Could the data below be copied exactly, minus the pictures?

BEGIN Material for this task

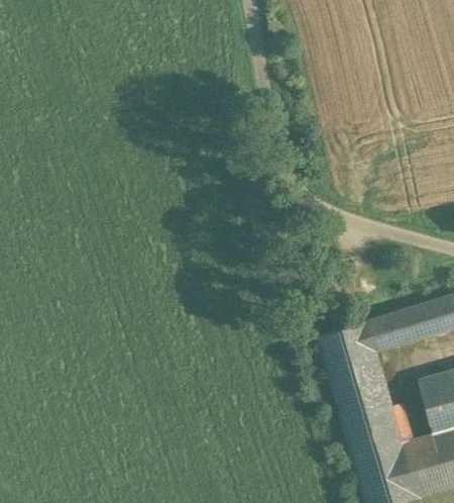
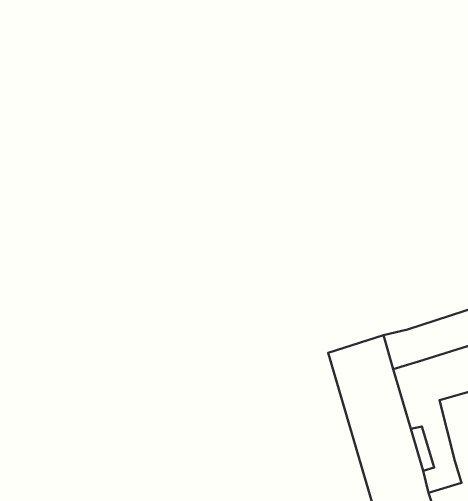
building: [405,434,440,464] -> none

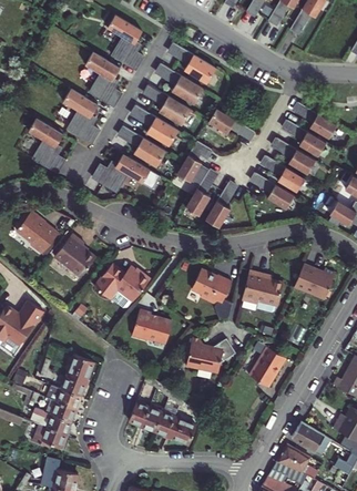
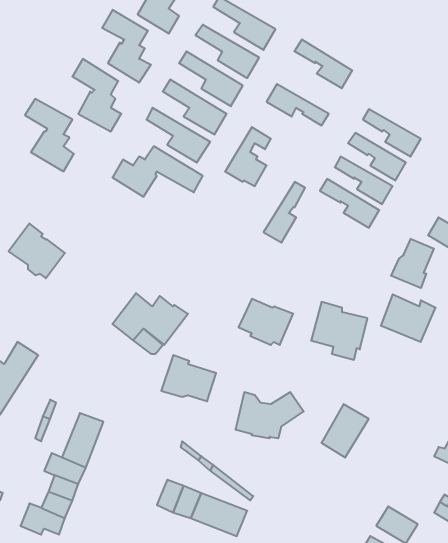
building: [292,108,335,144] -> [294,39,352,88]
building: [187,168,218,214] -> none
building: none -> [391,239,434,288]
building: [54,234,96,277] -> none

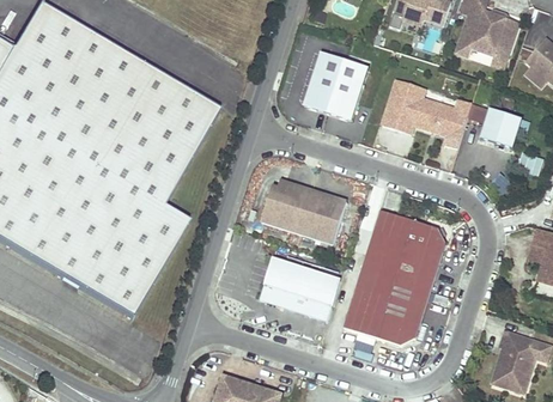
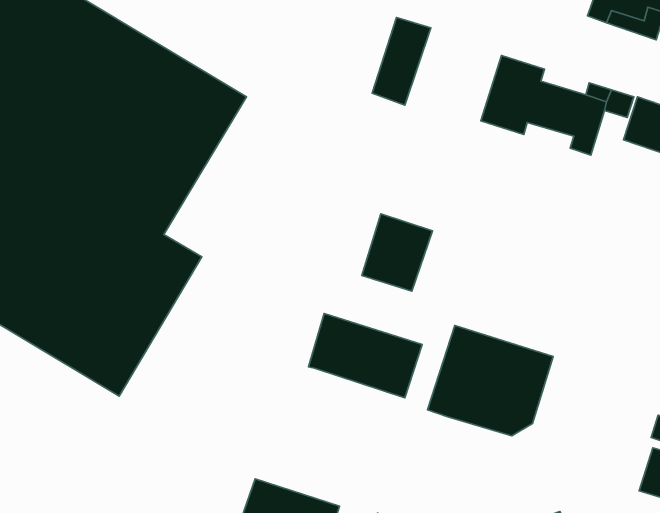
building: [328,60,369,121] -> none
building: [262,178,311,232] -> none
building: [363,208,446,288] -> none

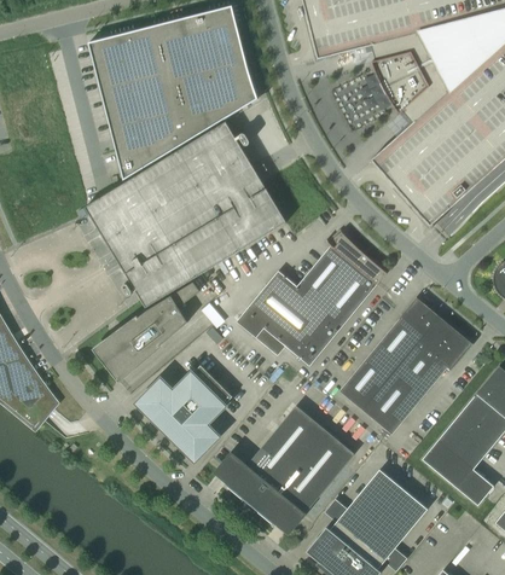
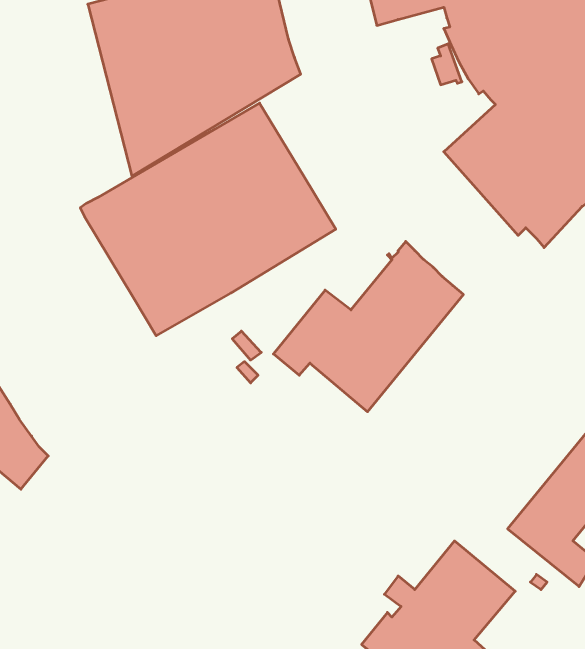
building: [95,281,199,379] -> none
building: [338,297,472,434] -> none
building: [132,367,226,463] -> none
building: [210,405,354,535] -> none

END Material for this task

■ **Written response**
building: [405,434,440,464] -> none

building: [292,108,335,144] -> [294,39,352,88]
building: [187,168,218,214] -> none
building: none -> [391,239,434,288]
building: [54,234,96,277] -> none

building: [328,60,369,121] -> none
building: [262,178,311,232] -> none
building: [363,208,446,288] -> none

building: [95,281,199,379] -> none
building: [338,297,472,434] -> none
building: [132,367,226,463] -> none
building: [210,405,354,535] -> none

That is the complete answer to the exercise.